### WORK ITEM
Below are the records; return exactly the lines from the one with "C10: 82pF (GND, VOL2) -> 47pF (GND, VOL2)" through the final line, both included, minus any pictures.

(DATA EXTRACT)

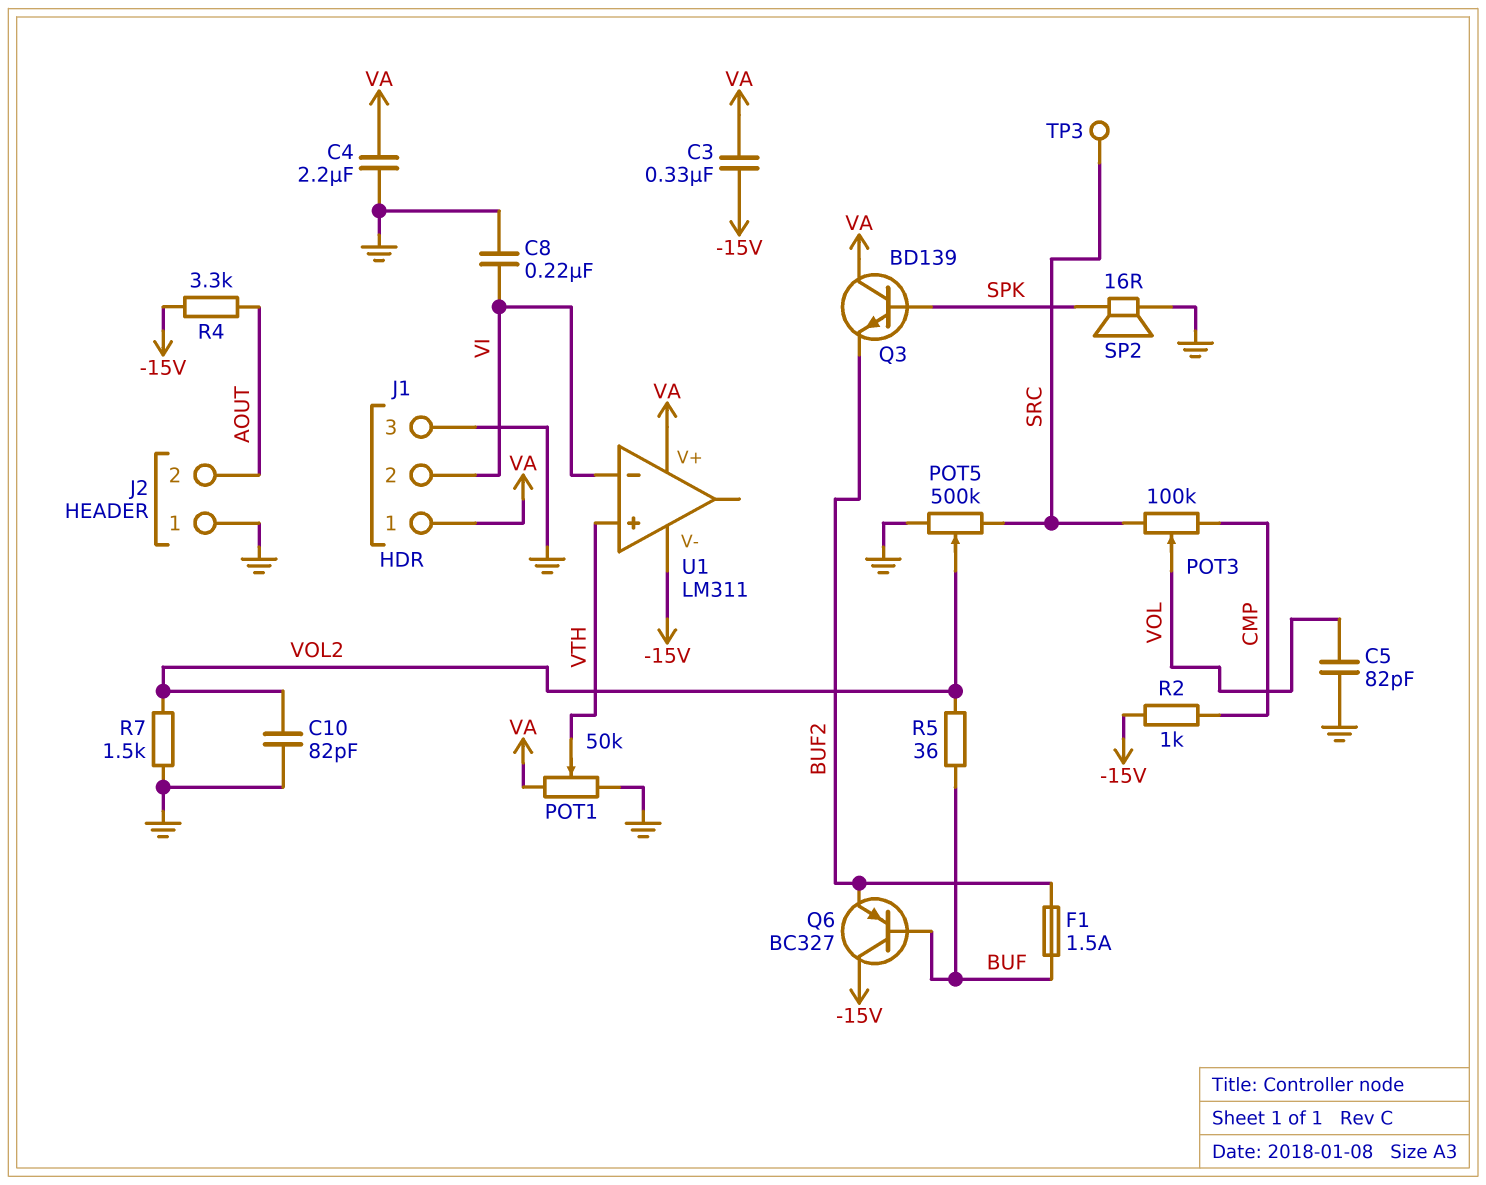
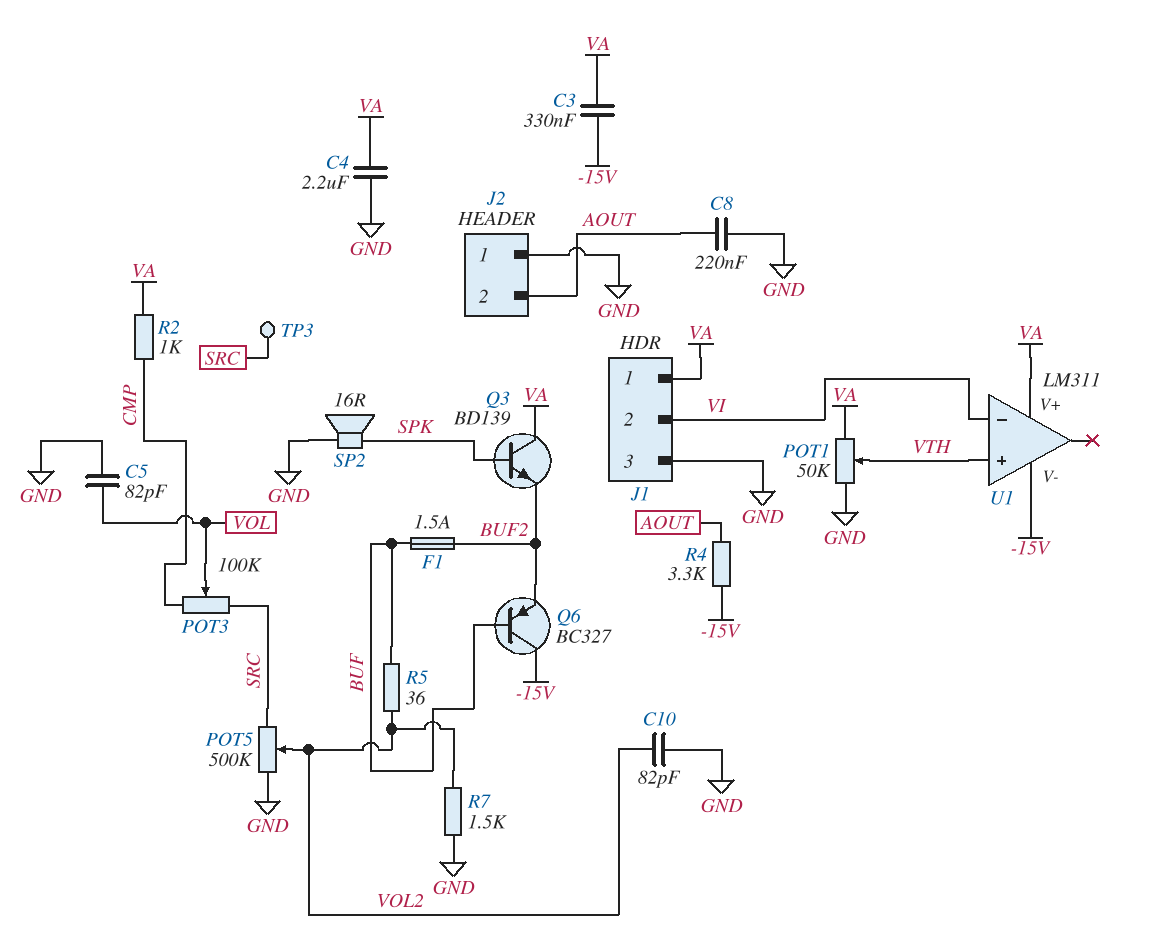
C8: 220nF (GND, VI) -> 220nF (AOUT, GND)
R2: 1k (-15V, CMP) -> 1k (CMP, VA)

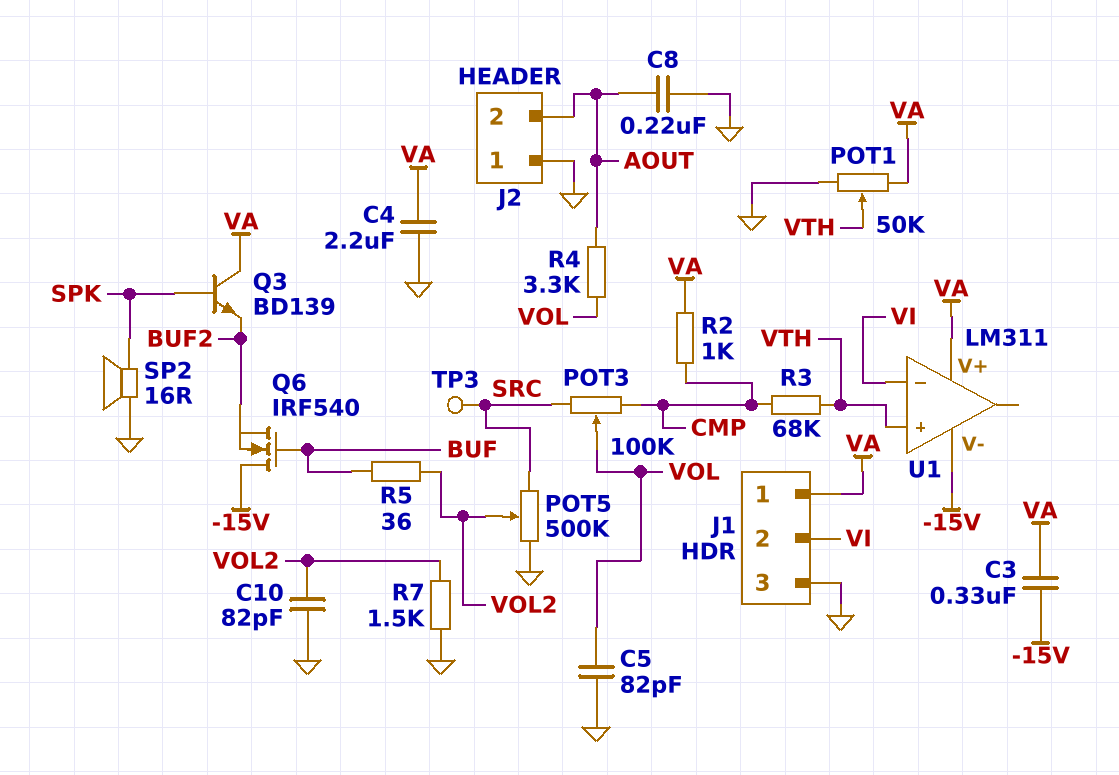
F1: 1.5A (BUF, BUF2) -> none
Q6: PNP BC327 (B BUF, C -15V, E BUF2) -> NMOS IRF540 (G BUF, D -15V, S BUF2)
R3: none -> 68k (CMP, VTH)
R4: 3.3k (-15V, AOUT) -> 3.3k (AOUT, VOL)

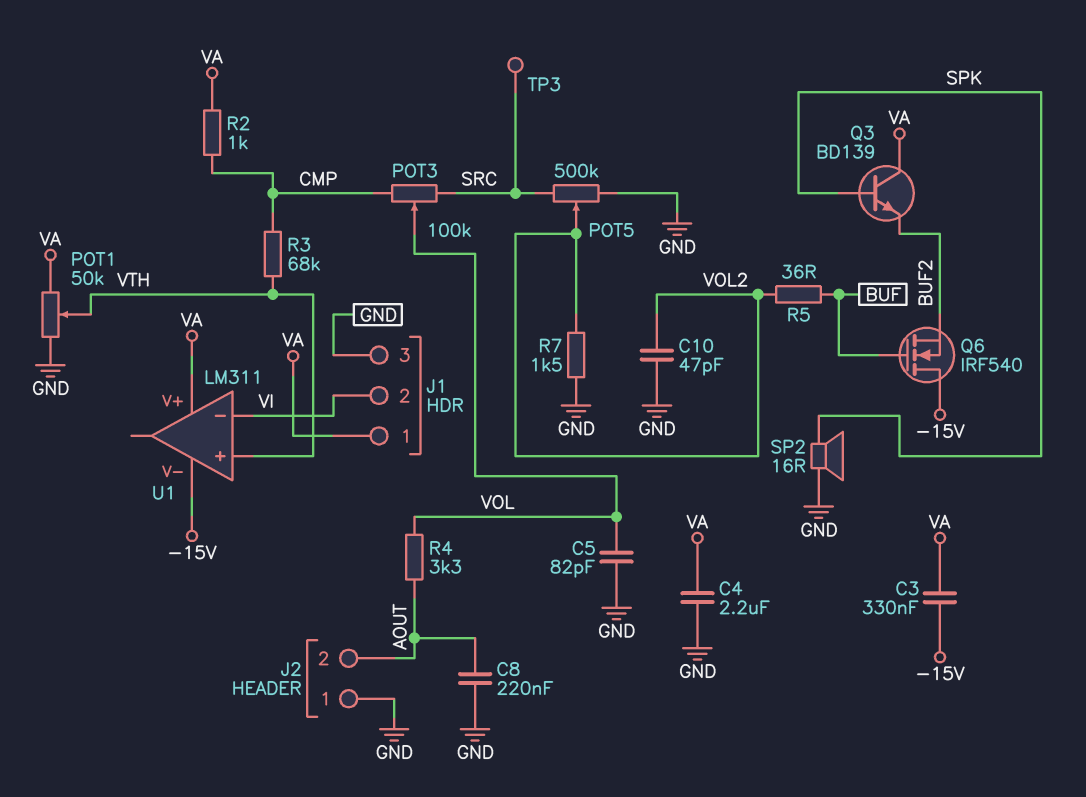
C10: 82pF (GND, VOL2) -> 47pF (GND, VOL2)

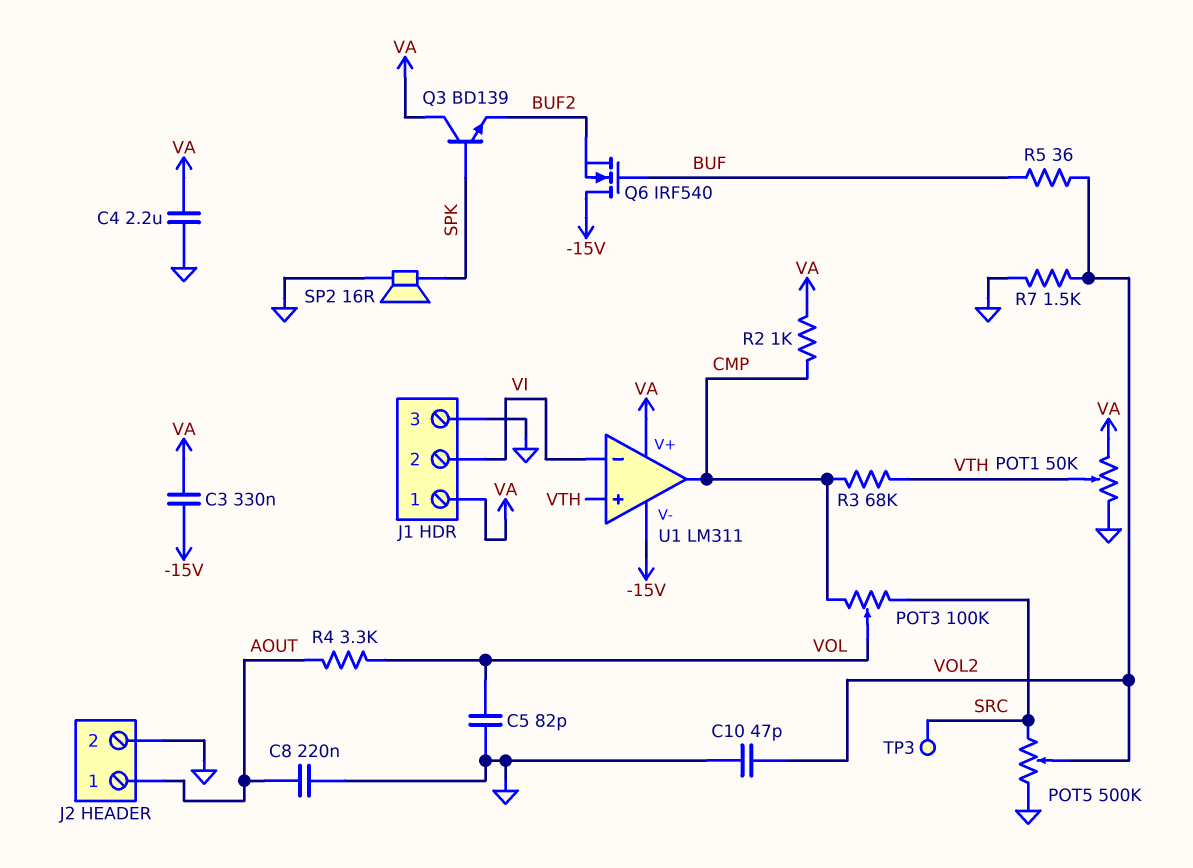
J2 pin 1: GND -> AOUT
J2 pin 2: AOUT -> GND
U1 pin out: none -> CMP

(End DATA EXTRACT)

### EXERCISE SOLUTION
C10: 82pF (GND, VOL2) -> 47pF (GND, VOL2)

J2 pin 1: GND -> AOUT
J2 pin 2: AOUT -> GND
U1 pin out: none -> CMP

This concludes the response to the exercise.